*** TASK DATA
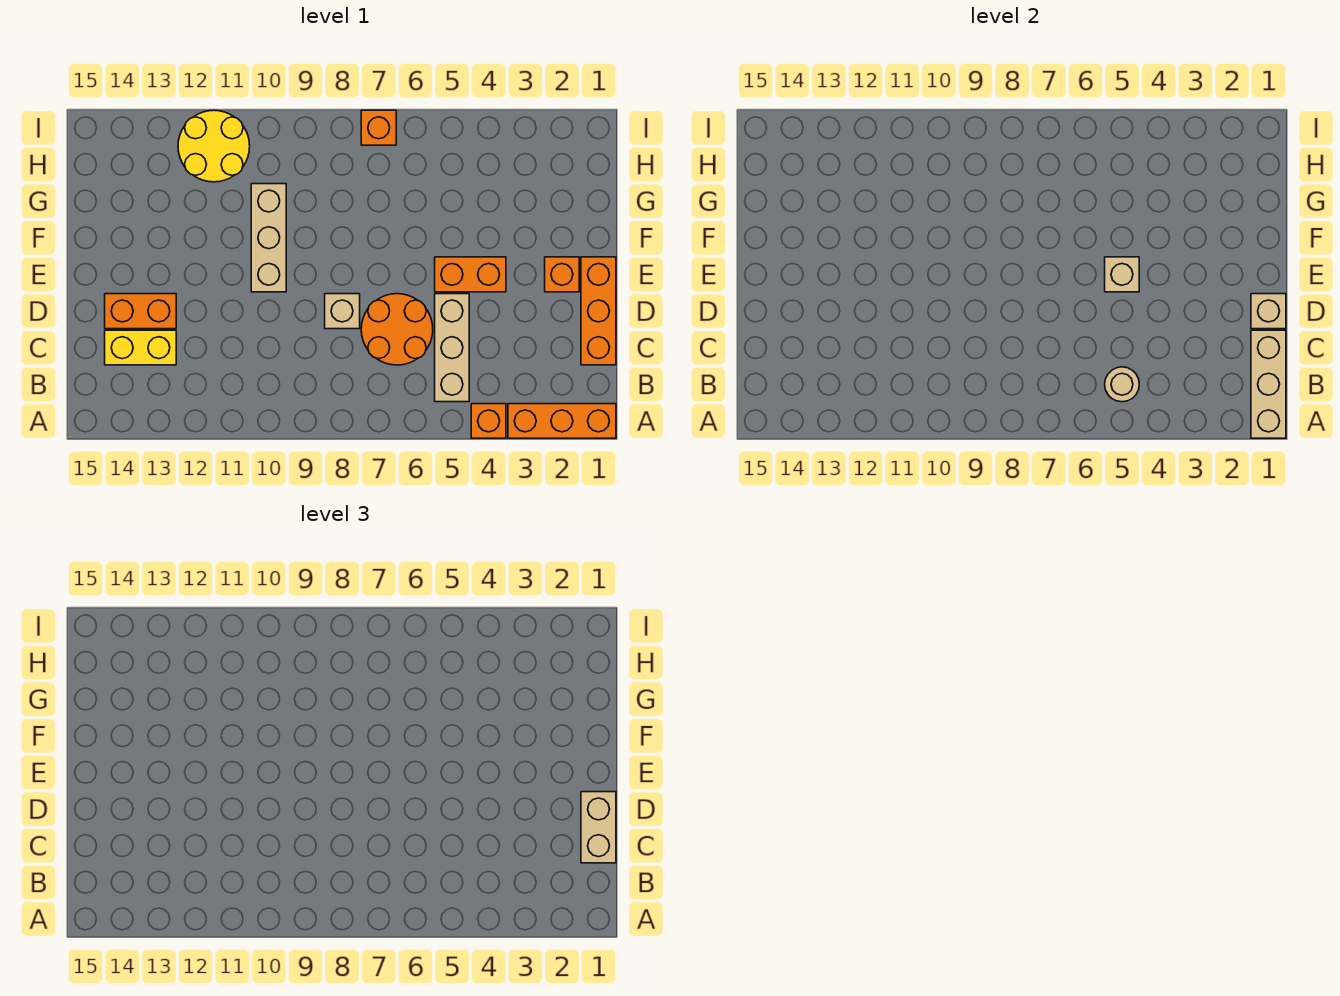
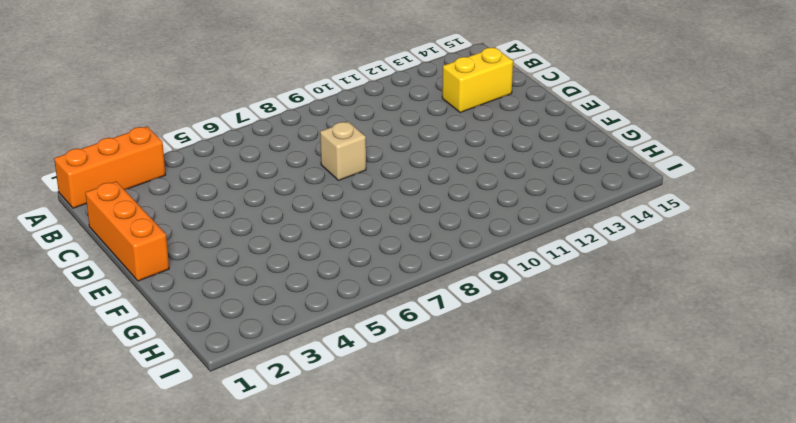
none -> orange brick A4 level 1
none -> tan brick B5:D5 level 1
none -> orange round brick C6:D7 level 1

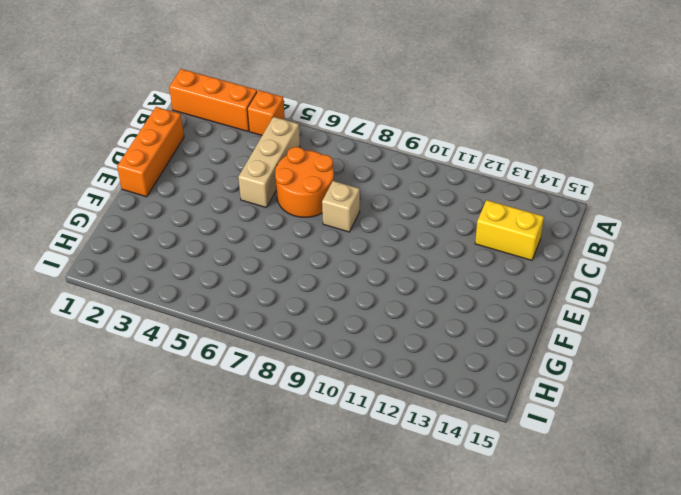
none -> orange brick D13:D14 level 1
none -> orange brick E2 level 1
none -> orange brick E4:E5 level 1

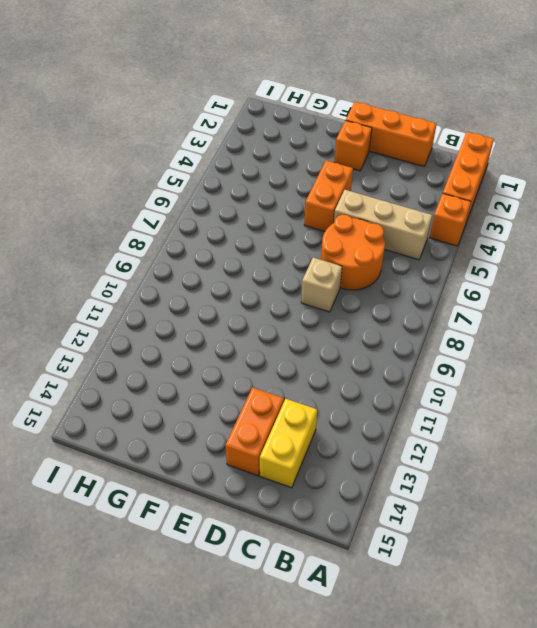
none -> tan brick E10:G10 level 1
none -> yellow round brick H11:I12 level 1
none -> orange brick I7 level 1

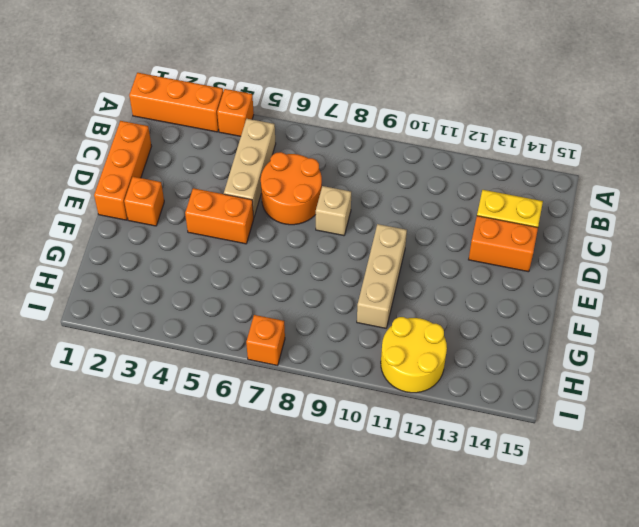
none -> tan brick A1:C1 level 2
none -> tan round brick B5 level 2
none -> tan brick D1 level 2

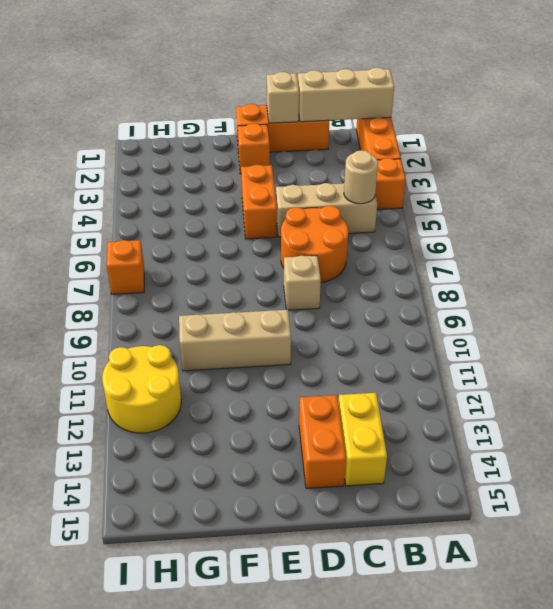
none -> tan brick E5 level 2
none -> tan brick C1:D1 level 3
******
GOAL OF THE EXERCISE: Print all the lines above again exactly, without any pictures.

RESPONSE TO THE TASK:
none -> orange brick A4 level 1
none -> tan brick B5:D5 level 1
none -> orange round brick C6:D7 level 1

none -> orange brick D13:D14 level 1
none -> orange brick E2 level 1
none -> orange brick E4:E5 level 1

none -> tan brick E10:G10 level 1
none -> yellow round brick H11:I12 level 1
none -> orange brick I7 level 1

none -> tan brick A1:C1 level 2
none -> tan round brick B5 level 2
none -> tan brick D1 level 2

none -> tan brick E5 level 2
none -> tan brick C1:D1 level 3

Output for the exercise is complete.